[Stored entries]
:::::
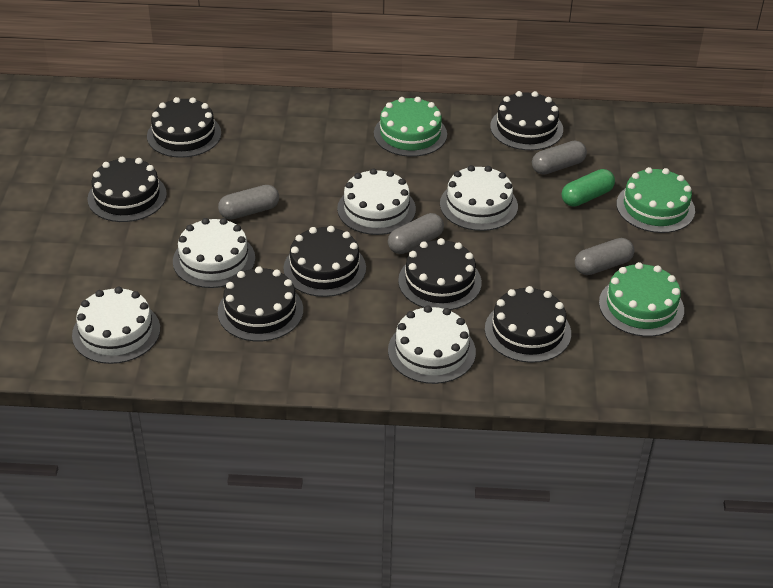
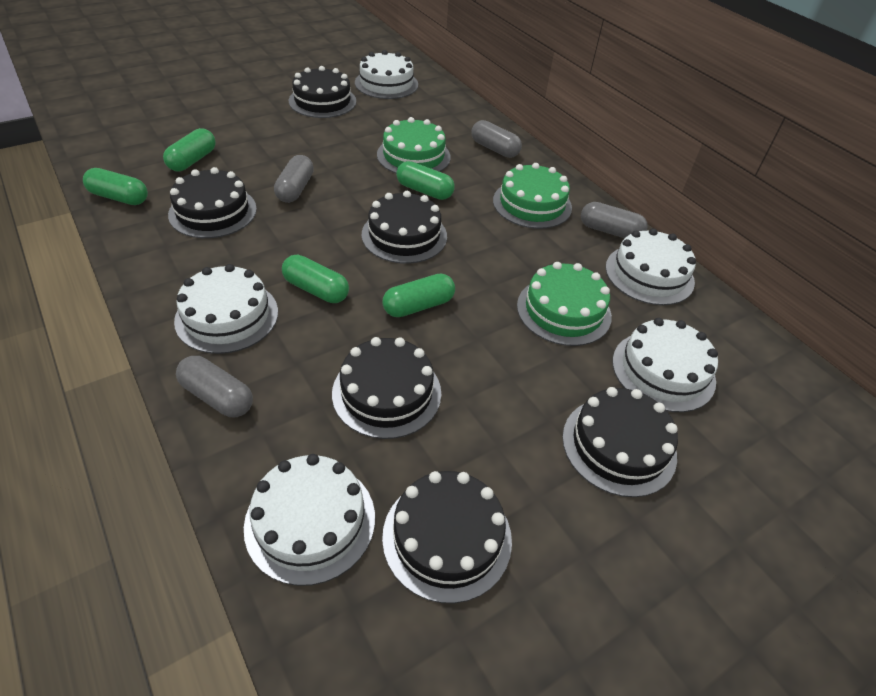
black cake: [87,157,167,222] [147,97,221,158] [218,266,303,341] [283,226,366,297] [398,238,482,310] [485,286,571,363] [490,91,563,150] = 7 -> [168,167,257,238] [289,66,356,118] [332,337,441,439] [361,191,447,264] [382,471,512,603] [562,387,678,497] = 6
green capsule: [562,169,615,207] = 1 -> [83,168,148,205] [163,128,216,171] [282,255,349,303] [383,273,455,317] [396,161,455,200] = 5

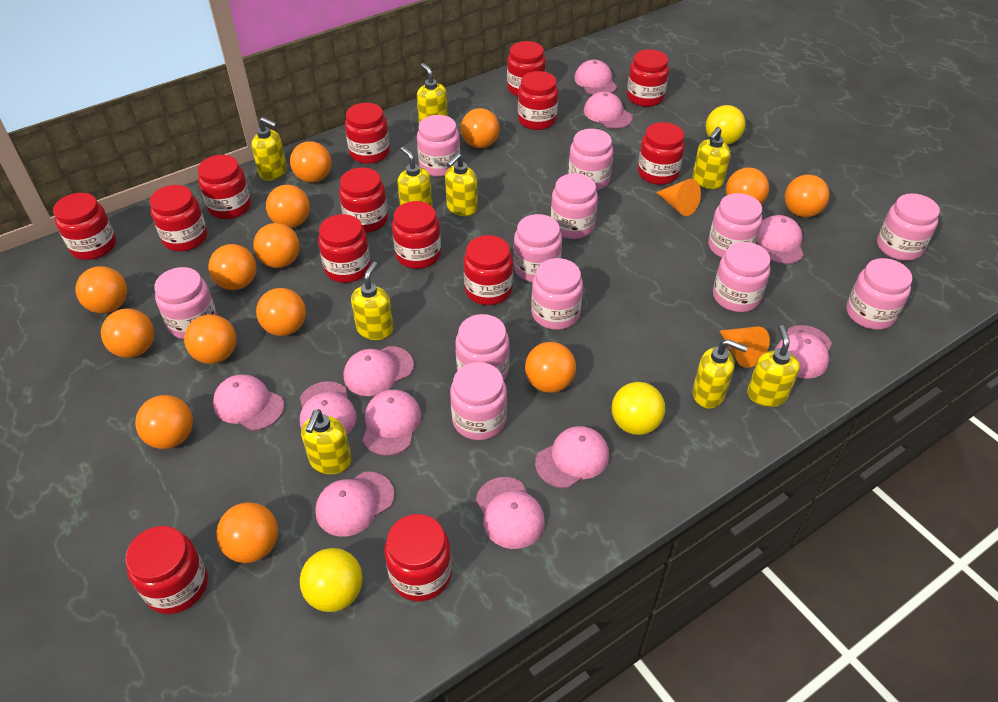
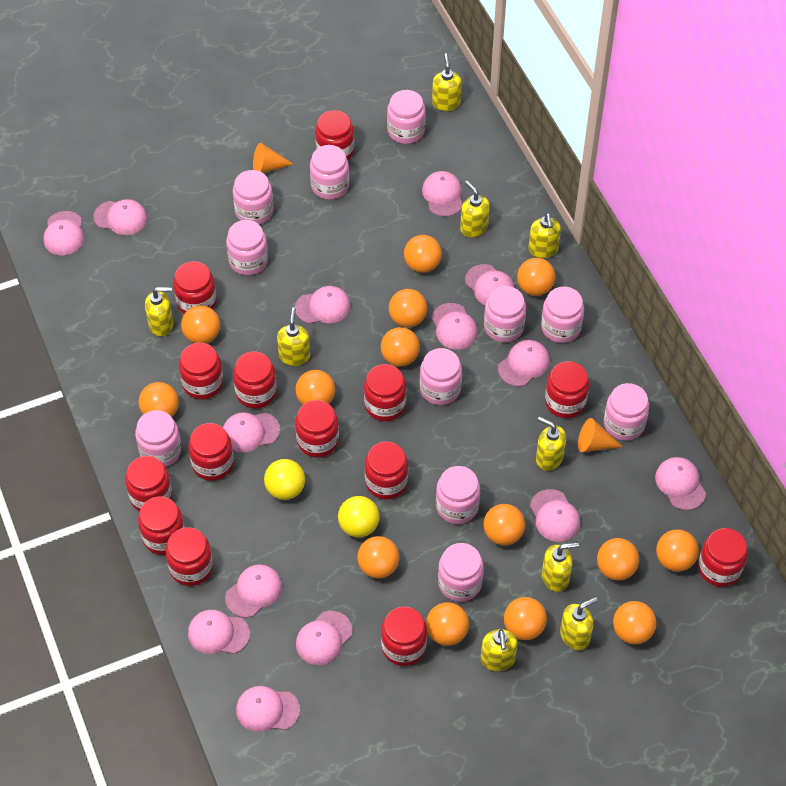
pink cap: [213,374,284,431] [300,381,357,434] [315,472,394,537] [344,346,414,396] [363,390,421,456] [476,477,545,549] [535,426,609,488] [574,60,617,95] [584,92,633,129] [757,215,804,264] [775,325,832,379] = 11 -> [43,211,84,256] [93,199,147,235] [188,610,250,654] [223,412,280,453] [225,564,282,618] [236,686,300,732] [295,286,351,324] [296,611,353,665] [422,171,462,217] [431,303,478,350] [465,264,515,305] [498,340,550,387] [530,489,580,542] [655,457,706,510] = 14
pink jar: [154,267,217,339] [417,115,460,177] [450,362,507,440] [455,314,510,380] [513,214,562,282] [531,258,583,330] [551,173,598,239] [568,129,613,191] [708,193,762,258] [713,242,770,312] [846,258,913,330] [877,193,940,261] = 12 -> [135,410,181,467] [226,220,268,275] [233,170,274,224] [310,145,349,200] [387,90,426,144] [420,348,462,405] [436,466,480,524] [438,543,484,602] [484,286,526,342] [541,287,584,343] [604,383,649,441] = 11
yellow ball: [300,548,363,612] [612,382,665,435] [706,105,746,145] = 3 -> [264,459,305,500] [338,496,380,537] = 2

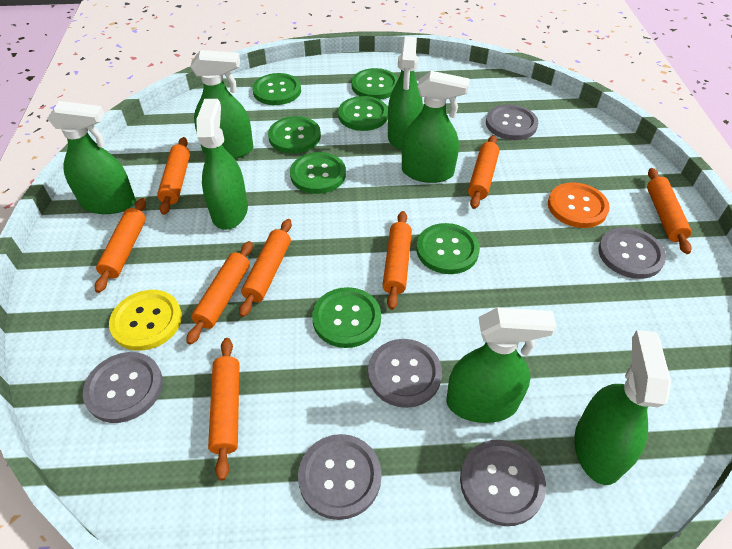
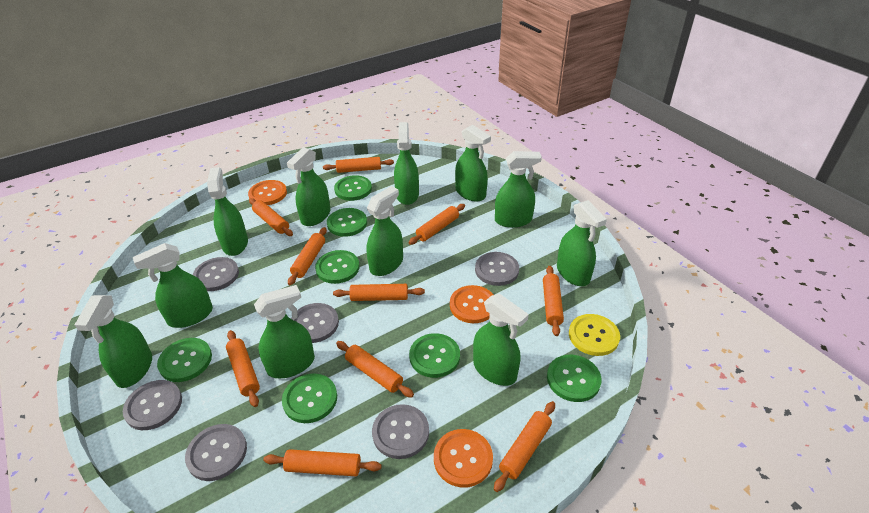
green spray bottle: [47,101,135,214] [190,50,253,159] [196,99,248,230] [388,36,423,150] [402,71,469,183] [446,308,557,423] [574,330,671,485] = 7 -> [75,295,152,388] [133,243,213,328] [207,167,248,256] [254,285,315,378] [287,147,330,226] [366,186,403,276] [394,122,419,205] [455,125,491,201] [473,294,529,386] [495,151,542,228] [557,200,607,286] = 11
orange button: [548,182,610,228] = 1 -> [248,180,287,205] [434,429,493,488] [450,285,494,323] = 3
orange rolling pin: [95,198,146,293] [157,137,190,215] [186,241,253,345] [208,338,239,481] [239,219,292,317] [382,211,412,310] [468,135,499,209] [647,168,692,254] = 8 -> [226,330,260,407] [249,198,293,236] [263,449,382,476] [288,227,327,285] [323,157,394,173] [333,284,425,301] [336,341,414,398] [409,204,465,245] [494,401,555,492] [543,266,564,336] = 10

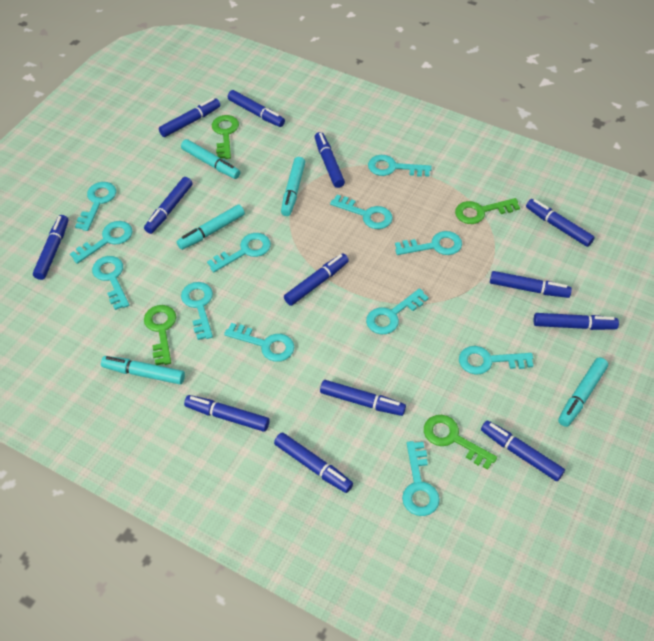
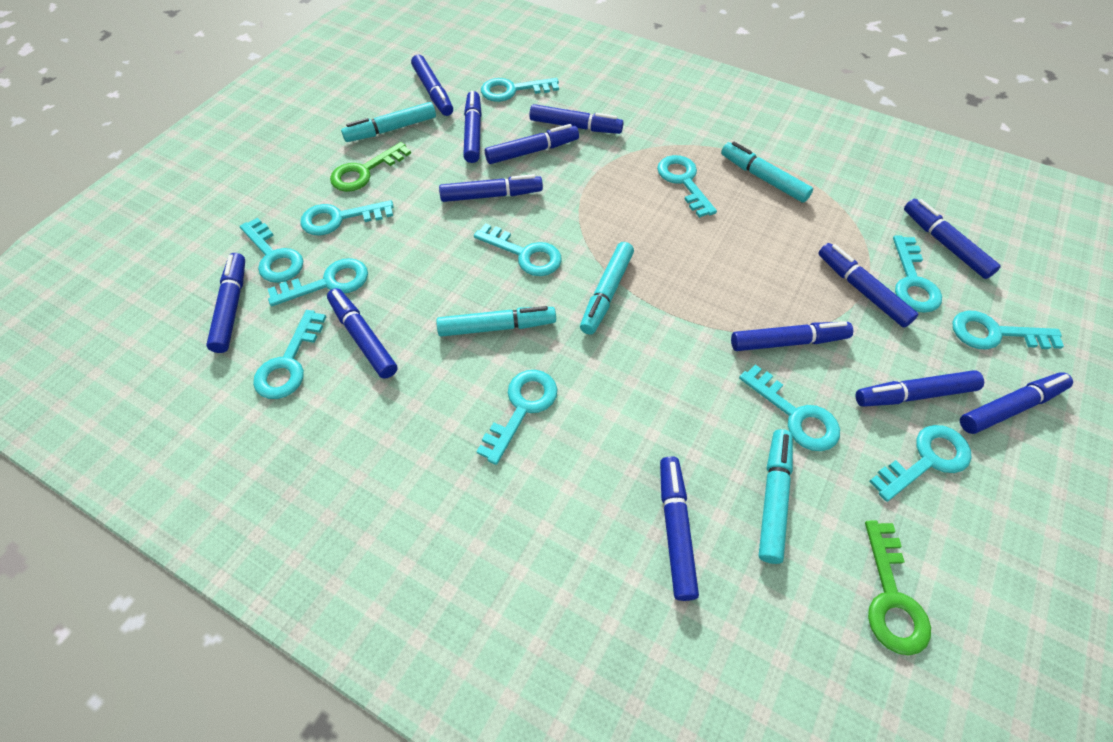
green key: [144,305,176,365] [212,115,239,159] [424,415,497,470] [455,198,520,224] = 4 -> [330,142,411,192] [865,521,931,655] = 2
:::::
**JOB**: An exact transcription is needed, covering the line with "orange rolling pin: [95,198,146,293]" and every line after it to the end of the entries, but not the pictures.

**ANSWER SECTION**:
orange rolling pin: [95,198,146,293] [157,137,190,215] [186,241,253,345] [208,338,239,481] [239,219,292,317] [382,211,412,310] [468,135,499,209] [647,168,692,254] = 8 -> [226,330,260,407] [249,198,293,236] [263,449,382,476] [288,227,327,285] [323,157,394,173] [333,284,425,301] [336,341,414,398] [409,204,465,245] [494,401,555,492] [543,266,564,336] = 10

green key: [144,305,176,365] [212,115,239,159] [424,415,497,470] [455,198,520,224] = 4 -> [330,142,411,192] [865,521,931,655] = 2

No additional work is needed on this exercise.